> [What you need to do]: Would you please return the lines of the material that contain the word "watering"?

> [Provided records]:
┄┄┄┄┄┄┄┄┄┄
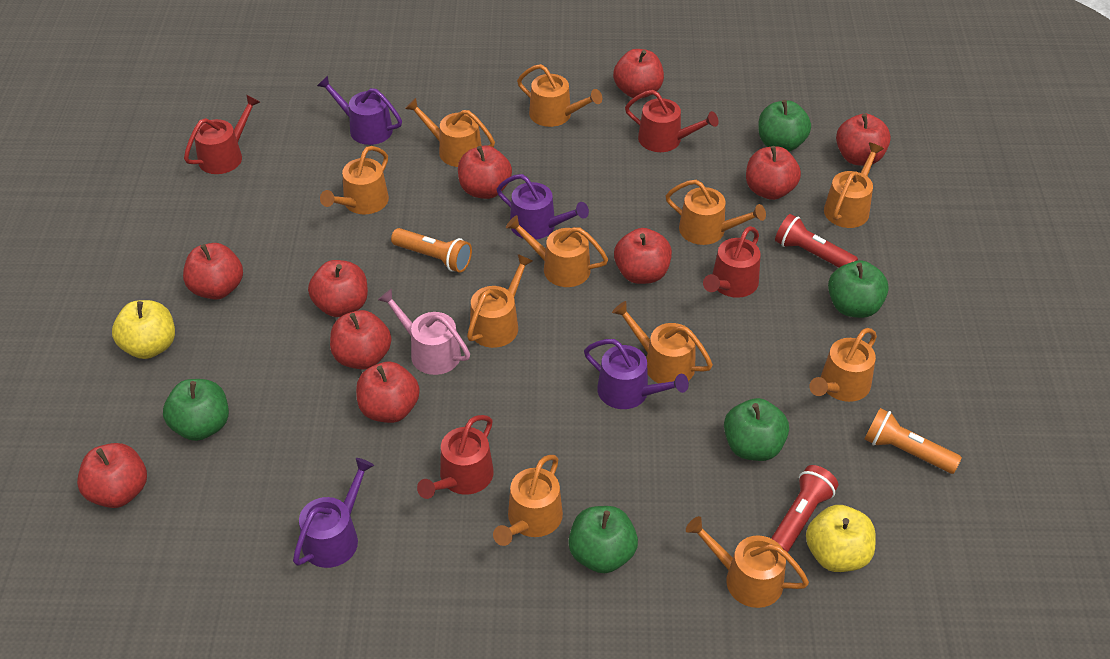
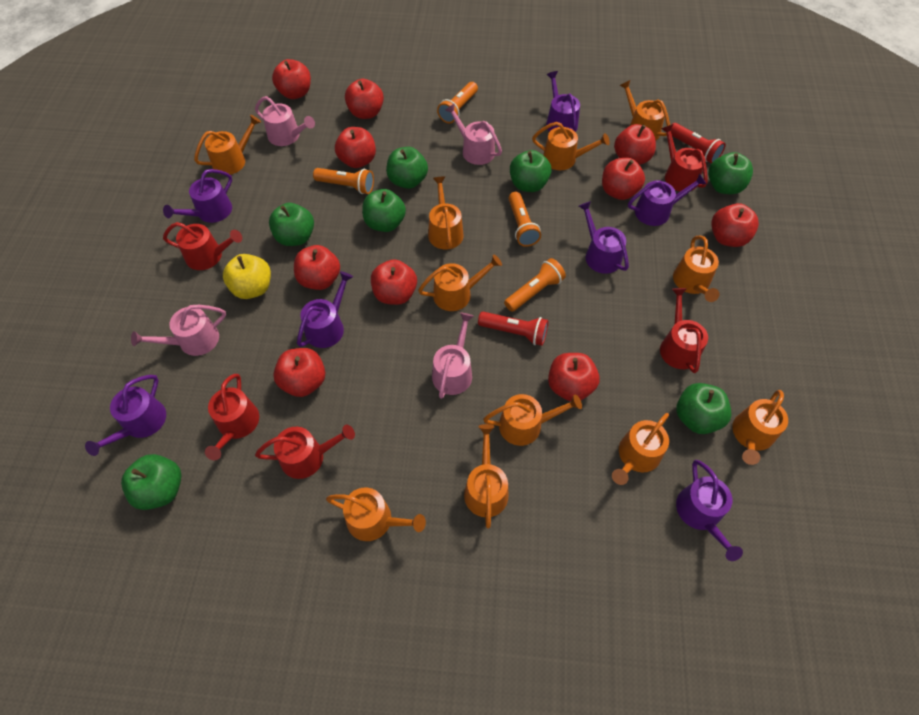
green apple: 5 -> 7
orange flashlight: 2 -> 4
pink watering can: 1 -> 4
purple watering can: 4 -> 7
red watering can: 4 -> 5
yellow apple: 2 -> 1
┄┄┄┄┄┄┄┄┄┄
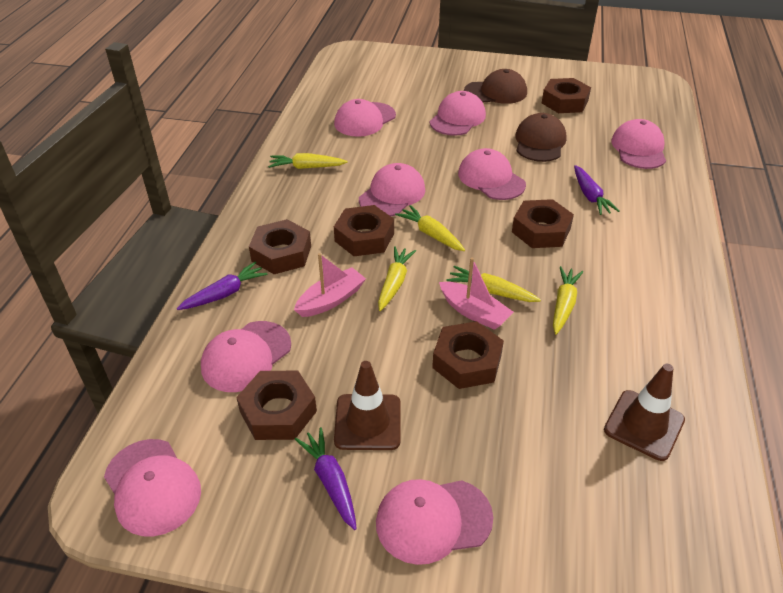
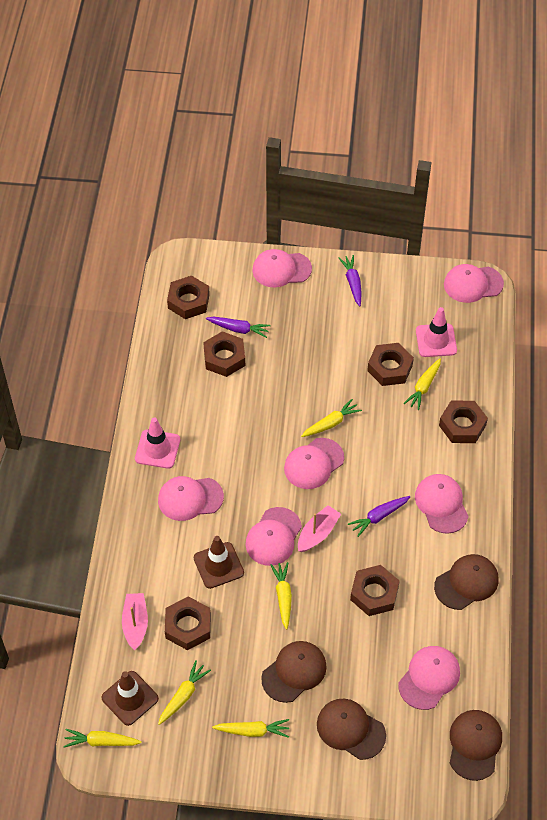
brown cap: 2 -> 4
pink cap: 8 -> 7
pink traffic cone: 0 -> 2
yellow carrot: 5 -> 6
┄┄┄┄┄┄┄┄┄┄
> [Response area]:
pink watering can: 1 -> 4
purple watering can: 4 -> 7
red watering can: 4 -> 5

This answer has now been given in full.